Task prompt
Reproduce exactly the entries from the "to top right" line to the end. Skip all pictures.

####

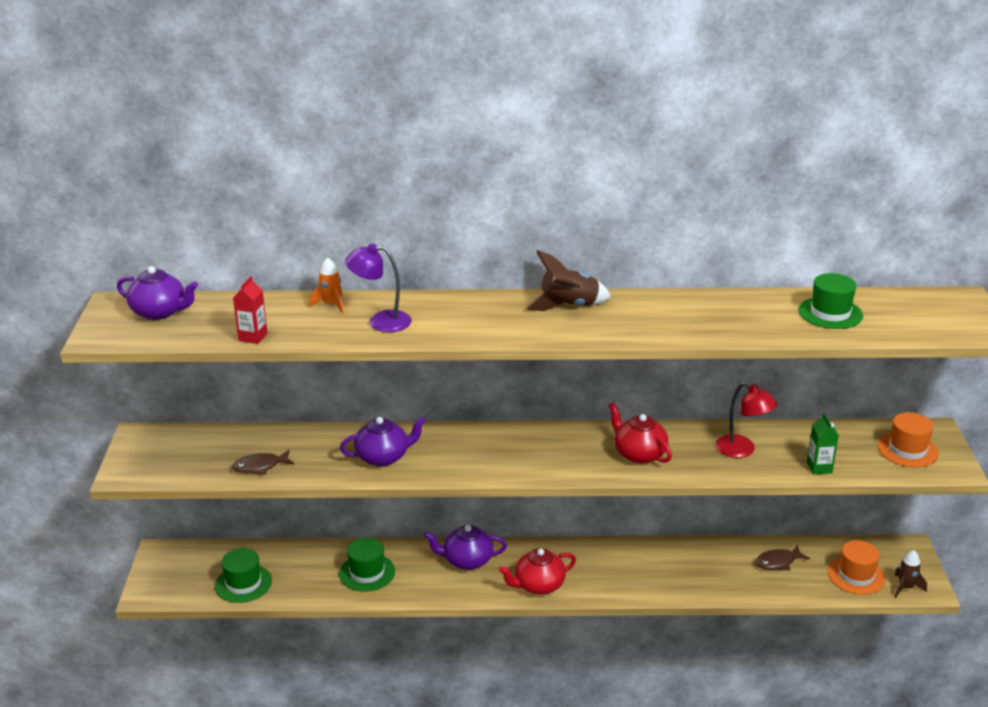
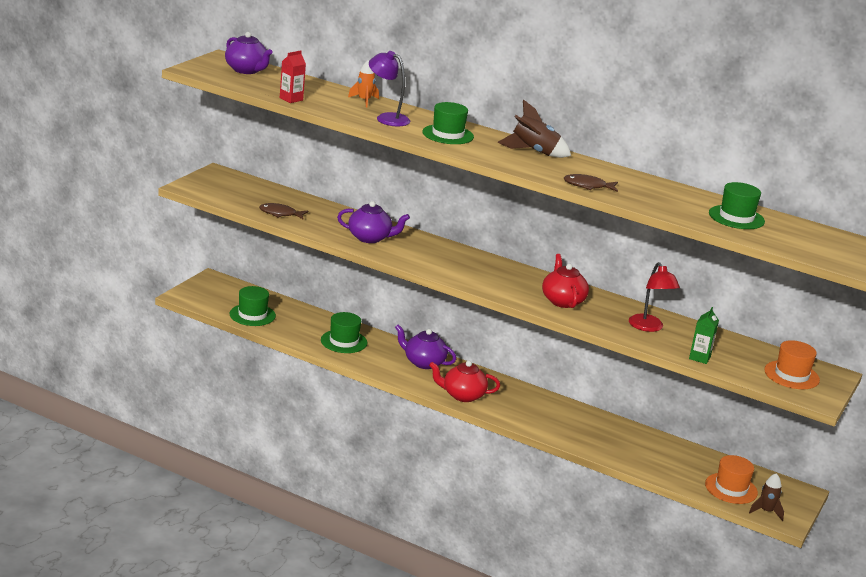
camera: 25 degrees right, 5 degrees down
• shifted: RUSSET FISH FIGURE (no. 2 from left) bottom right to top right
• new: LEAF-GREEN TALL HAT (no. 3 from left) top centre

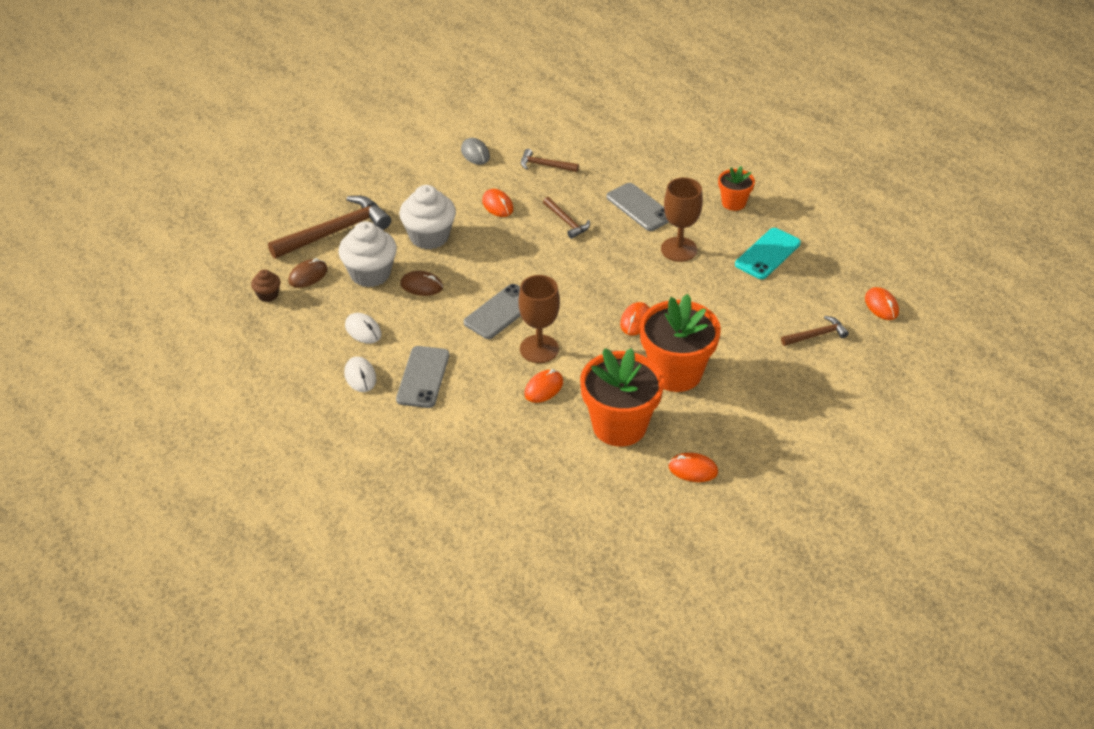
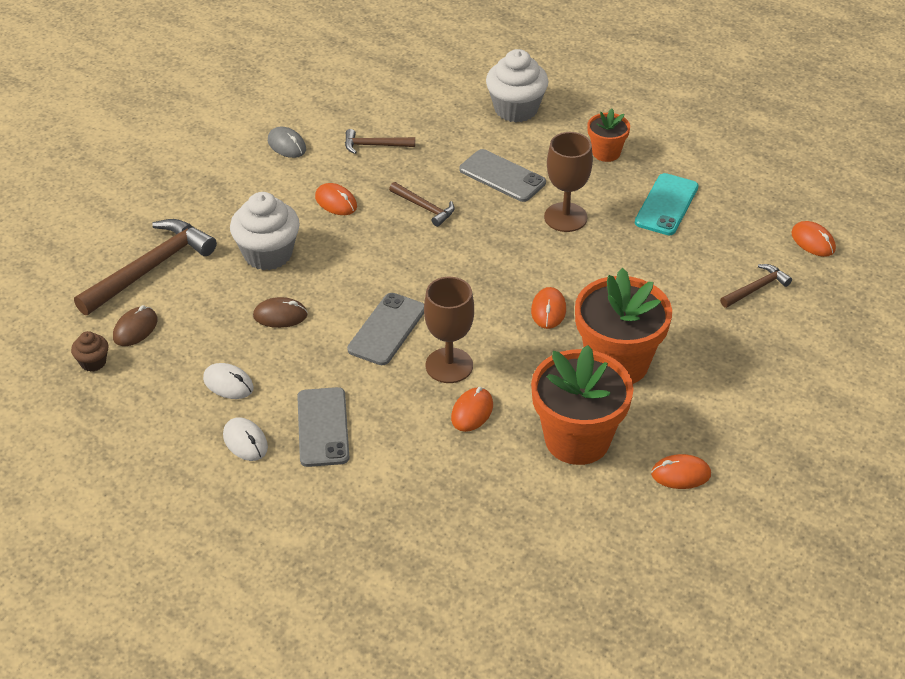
camera: 15 degrees left, 0 degrees up
• shifted: WHITE CUPCAKE (no. 1 from left in the first image) centre to WHITE CUPCAKE (no. 2 from left) top centre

####

Task solution
• shifted: RUSSET FISH FIGURE (no. 2 from left) bottom right to top right
• new: LEAF-GREEN TALL HAT (no. 3 from left) top centre

camera: 15 degrees left, 0 degrees up
• shifted: WHITE CUPCAKE (no. 1 from left in the first image) centre to WHITE CUPCAKE (no. 2 from left) top centre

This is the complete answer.